** Problem **
Across the listing below, count every line where the string "MISO" appears, then give only the count.

** Entries shown **
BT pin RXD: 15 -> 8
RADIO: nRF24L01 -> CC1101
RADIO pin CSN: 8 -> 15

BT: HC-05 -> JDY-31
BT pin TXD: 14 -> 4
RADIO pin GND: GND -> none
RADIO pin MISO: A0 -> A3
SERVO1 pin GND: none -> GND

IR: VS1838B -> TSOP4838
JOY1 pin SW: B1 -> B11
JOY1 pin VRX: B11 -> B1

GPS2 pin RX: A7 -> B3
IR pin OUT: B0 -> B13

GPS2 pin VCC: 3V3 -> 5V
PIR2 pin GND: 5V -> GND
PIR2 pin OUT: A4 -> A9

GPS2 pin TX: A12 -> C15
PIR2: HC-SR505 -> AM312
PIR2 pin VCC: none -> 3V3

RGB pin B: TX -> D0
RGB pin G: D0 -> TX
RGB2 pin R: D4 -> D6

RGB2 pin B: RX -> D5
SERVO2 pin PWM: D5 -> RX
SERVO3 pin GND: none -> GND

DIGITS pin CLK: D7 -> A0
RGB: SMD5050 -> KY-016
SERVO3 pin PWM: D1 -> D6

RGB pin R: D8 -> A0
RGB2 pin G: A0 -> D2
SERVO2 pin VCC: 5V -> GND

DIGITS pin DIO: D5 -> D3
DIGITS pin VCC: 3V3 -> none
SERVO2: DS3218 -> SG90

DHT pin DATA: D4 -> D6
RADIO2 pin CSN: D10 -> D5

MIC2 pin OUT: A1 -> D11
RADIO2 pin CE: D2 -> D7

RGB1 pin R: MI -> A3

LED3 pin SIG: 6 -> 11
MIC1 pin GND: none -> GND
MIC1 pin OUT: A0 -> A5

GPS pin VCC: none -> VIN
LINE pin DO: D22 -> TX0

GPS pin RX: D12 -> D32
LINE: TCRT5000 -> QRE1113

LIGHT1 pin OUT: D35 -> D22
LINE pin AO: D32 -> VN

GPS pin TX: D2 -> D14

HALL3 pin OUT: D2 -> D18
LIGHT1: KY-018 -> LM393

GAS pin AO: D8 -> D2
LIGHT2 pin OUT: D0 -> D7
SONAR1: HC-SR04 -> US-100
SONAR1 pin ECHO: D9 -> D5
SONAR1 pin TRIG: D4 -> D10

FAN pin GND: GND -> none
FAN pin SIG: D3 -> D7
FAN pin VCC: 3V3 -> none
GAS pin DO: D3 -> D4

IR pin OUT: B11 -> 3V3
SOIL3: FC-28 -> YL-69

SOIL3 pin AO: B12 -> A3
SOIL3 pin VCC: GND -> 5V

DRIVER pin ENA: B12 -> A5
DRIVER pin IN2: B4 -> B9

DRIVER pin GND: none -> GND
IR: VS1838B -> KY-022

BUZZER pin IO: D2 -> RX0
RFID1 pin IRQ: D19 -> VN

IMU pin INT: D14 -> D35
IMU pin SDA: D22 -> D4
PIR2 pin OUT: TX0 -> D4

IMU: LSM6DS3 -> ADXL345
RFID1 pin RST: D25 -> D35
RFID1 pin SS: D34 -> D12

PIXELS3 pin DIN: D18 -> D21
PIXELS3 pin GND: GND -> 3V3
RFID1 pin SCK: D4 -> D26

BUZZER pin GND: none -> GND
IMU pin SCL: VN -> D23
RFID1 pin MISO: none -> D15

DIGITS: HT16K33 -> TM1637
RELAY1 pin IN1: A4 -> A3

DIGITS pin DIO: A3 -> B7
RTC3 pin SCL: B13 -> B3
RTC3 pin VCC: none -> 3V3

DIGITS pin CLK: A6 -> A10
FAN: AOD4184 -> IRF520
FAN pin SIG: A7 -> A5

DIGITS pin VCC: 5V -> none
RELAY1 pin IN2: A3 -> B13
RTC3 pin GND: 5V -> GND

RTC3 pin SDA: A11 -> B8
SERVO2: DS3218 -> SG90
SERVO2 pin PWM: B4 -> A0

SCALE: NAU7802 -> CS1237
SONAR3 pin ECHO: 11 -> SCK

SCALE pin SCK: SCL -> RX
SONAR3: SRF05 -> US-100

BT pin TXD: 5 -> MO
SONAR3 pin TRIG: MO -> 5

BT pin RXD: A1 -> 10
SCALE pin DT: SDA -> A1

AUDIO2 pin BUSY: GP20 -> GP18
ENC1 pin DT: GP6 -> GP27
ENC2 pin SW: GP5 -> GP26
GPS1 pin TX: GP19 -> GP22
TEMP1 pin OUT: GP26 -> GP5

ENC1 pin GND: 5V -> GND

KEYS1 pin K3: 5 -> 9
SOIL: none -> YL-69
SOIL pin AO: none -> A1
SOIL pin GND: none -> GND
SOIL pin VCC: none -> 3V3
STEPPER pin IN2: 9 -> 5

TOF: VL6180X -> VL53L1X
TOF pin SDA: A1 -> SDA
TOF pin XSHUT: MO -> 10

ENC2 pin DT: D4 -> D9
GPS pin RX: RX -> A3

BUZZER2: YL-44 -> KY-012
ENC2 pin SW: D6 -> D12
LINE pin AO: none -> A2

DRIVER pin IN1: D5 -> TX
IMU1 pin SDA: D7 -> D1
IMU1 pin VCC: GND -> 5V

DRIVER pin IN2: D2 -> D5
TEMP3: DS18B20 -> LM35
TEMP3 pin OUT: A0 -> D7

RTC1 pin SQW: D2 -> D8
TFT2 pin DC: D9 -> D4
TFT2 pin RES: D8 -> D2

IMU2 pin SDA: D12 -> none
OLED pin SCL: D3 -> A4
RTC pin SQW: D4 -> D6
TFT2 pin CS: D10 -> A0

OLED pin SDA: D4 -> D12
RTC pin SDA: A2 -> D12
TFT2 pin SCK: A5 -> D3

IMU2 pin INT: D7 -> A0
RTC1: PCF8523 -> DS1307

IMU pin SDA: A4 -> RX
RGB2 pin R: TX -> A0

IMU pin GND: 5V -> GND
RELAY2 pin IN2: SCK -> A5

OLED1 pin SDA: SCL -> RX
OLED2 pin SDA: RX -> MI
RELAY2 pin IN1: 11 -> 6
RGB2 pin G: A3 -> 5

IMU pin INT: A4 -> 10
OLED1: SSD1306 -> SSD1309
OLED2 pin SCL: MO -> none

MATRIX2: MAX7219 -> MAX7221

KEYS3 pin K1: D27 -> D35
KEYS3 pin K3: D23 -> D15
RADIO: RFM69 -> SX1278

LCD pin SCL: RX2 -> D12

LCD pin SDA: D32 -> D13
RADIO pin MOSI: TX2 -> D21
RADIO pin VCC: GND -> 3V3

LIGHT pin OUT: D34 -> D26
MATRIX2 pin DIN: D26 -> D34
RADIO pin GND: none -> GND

** Exercise solution **
2